[Opening DATA FOR THIS EXERCISE section]

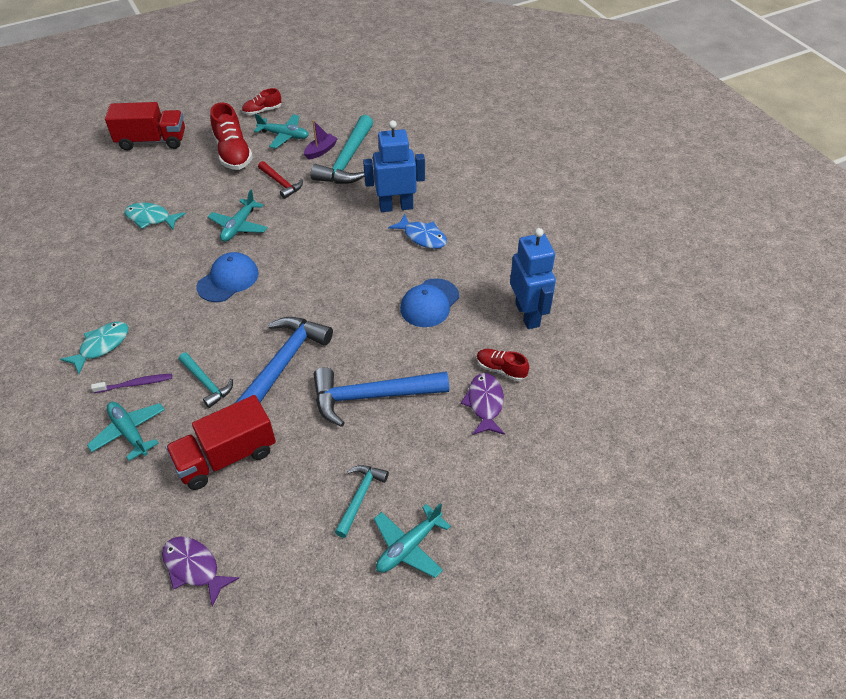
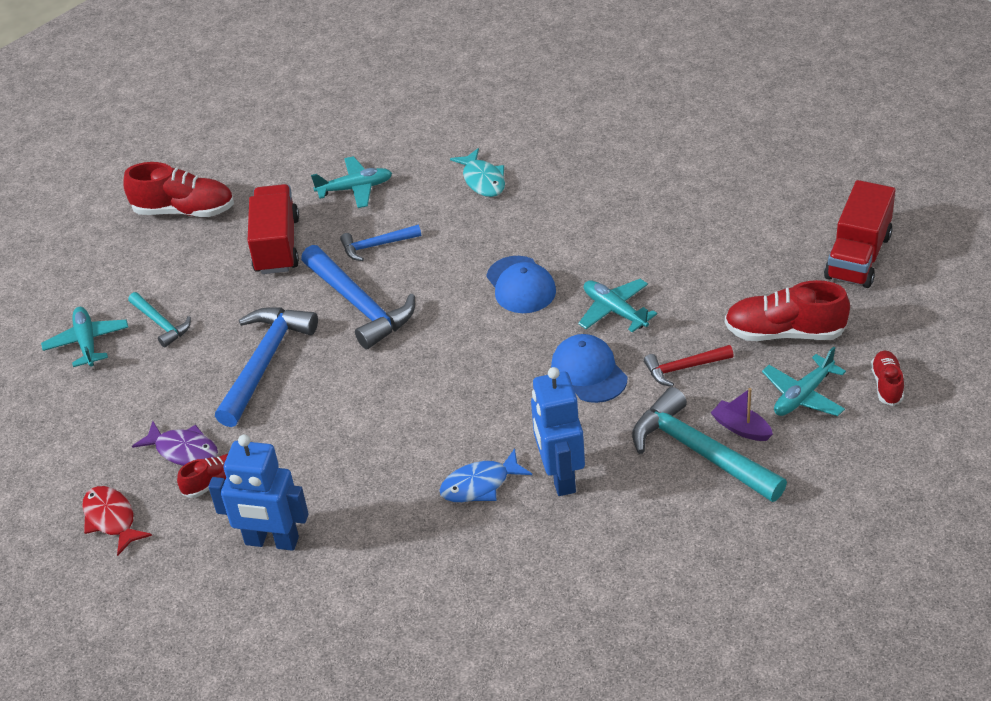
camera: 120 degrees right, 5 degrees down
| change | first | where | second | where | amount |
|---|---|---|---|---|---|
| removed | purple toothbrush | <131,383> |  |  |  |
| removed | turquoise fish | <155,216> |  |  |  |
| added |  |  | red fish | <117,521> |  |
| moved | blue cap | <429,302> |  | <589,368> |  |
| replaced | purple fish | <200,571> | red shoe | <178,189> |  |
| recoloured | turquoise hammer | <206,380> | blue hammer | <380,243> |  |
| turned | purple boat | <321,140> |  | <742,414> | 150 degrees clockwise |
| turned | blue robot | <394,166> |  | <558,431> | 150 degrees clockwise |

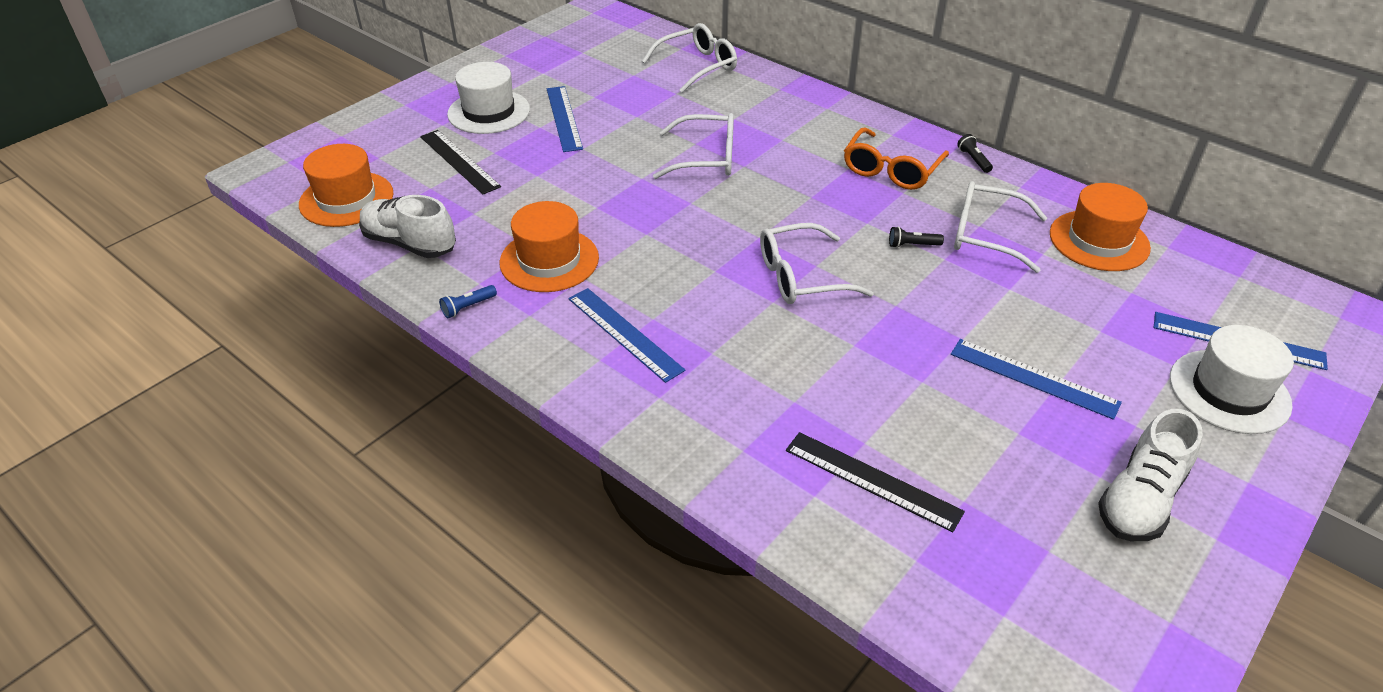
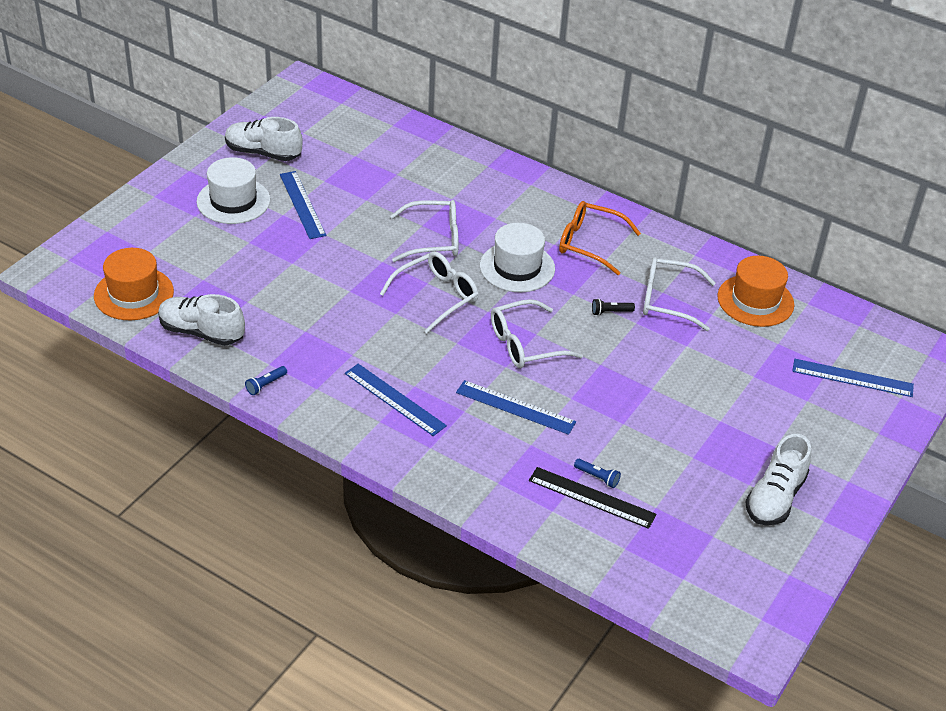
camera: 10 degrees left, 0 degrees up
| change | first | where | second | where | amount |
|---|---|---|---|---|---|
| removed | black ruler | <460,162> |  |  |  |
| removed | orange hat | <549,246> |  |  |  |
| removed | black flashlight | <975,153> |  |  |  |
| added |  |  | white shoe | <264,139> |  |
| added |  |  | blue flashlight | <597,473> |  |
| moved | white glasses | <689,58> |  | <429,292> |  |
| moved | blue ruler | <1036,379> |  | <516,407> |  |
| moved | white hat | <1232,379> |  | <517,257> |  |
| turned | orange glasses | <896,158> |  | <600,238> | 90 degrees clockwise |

[Closing DATA FOR THIS EXERCISE section]

__EXERCISE DIRECTIONS__.
Your task is to return the entries above exactly, with no pictures.

__ANSWER TO THIS PROBLEM__.
camera: 120 degrees right, 5 degrees down
| change | first | where | second | where | amount |
|---|---|---|---|---|---|
| removed | purple toothbrush | <131,383> |  |  |  |
| removed | turquoise fish | <155,216> |  |  |  |
| added |  |  | red fish | <117,521> |  |
| moved | blue cap | <429,302> |  | <589,368> |  |
| replaced | purple fish | <200,571> | red shoe | <178,189> |  |
| recoloured | turquoise hammer | <206,380> | blue hammer | <380,243> |  |
| turned | purple boat | <321,140> |  | <742,414> | 150 degrees clockwise |
| turned | blue robot | <394,166> |  | <558,431> | 150 degrees clockwise |

camera: 10 degrees left, 0 degrees up
| change | first | where | second | where | amount |
|---|---|---|---|---|---|
| removed | black ruler | <460,162> |  |  |  |
| removed | orange hat | <549,246> |  |  |  |
| removed | black flashlight | <975,153> |  |  |  |
| added |  |  | white shoe | <264,139> |  |
| added |  |  | blue flashlight | <597,473> |  |
| moved | white glasses | <689,58> |  | <429,292> |  |
| moved | blue ruler | <1036,379> |  | <516,407> |  |
| moved | white hat | <1232,379> |  | <517,257> |  |
| turned | orange glasses | <896,158> |  | <600,238> | 90 degrees clockwise |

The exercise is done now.